RECORDS FOR PROCESSING START

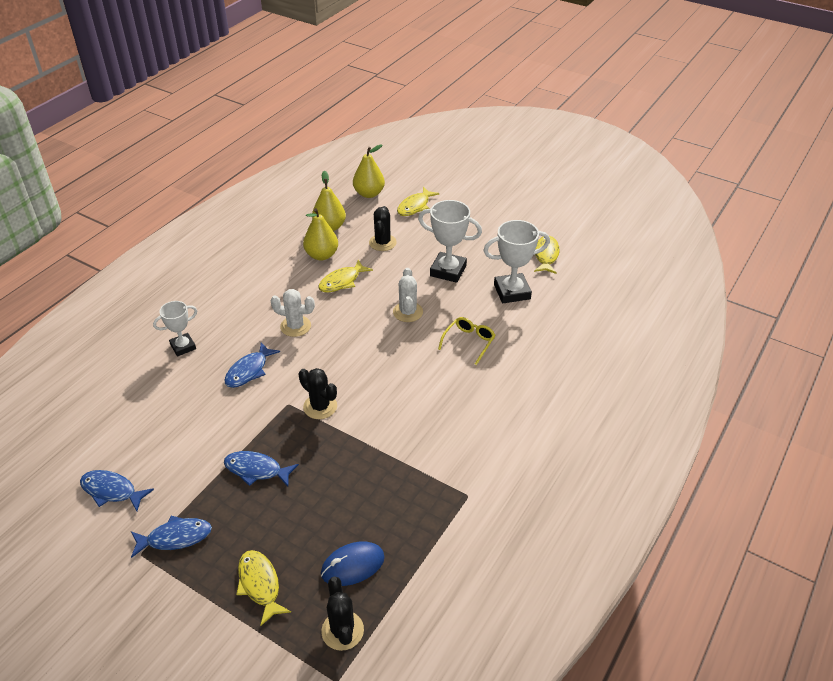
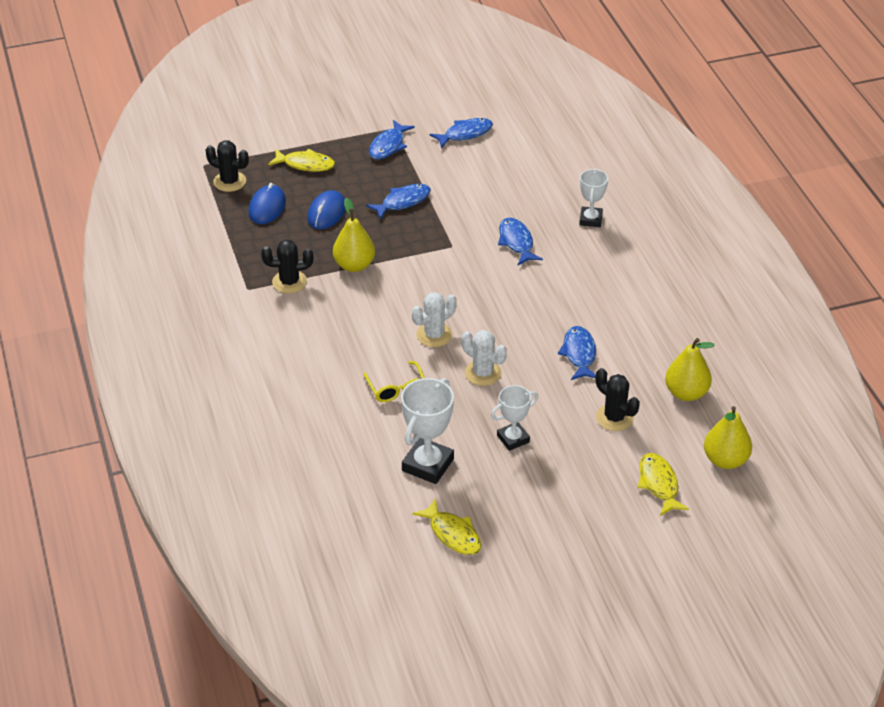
camera: 130 degrees right, 0 degrees up
(295, 326) = (545, 293): white cactus -> white cactus (434, 335)
(319, 513) = (326, 213): none -> blue mouse
(320, 407) = (428, 261): black cactus -> black cactus (289, 282)
(321, 255) = (639, 362): yellow pear -> yellow pear (354, 265)
(342, 281) = (579, 354): yellow fish -> blue fish
(448, 271) = (513, 439): white trophy -> white trophy, size x0.63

RECORDS FOR PROCESSING END

- **EXERCISE DETAILS**:
Every entry above should be given again exactly, with no images included.

- **ANSWER BOX**:
camera: 130 degrees right, 0 degrees up
(295, 326) = (545, 293): white cactus -> white cactus (434, 335)
(319, 513) = (326, 213): none -> blue mouse
(320, 407) = (428, 261): black cactus -> black cactus (289, 282)
(321, 255) = (639, 362): yellow pear -> yellow pear (354, 265)
(342, 281) = (579, 354): yellow fish -> blue fish
(448, 271) = (513, 439): white trophy -> white trophy, size x0.63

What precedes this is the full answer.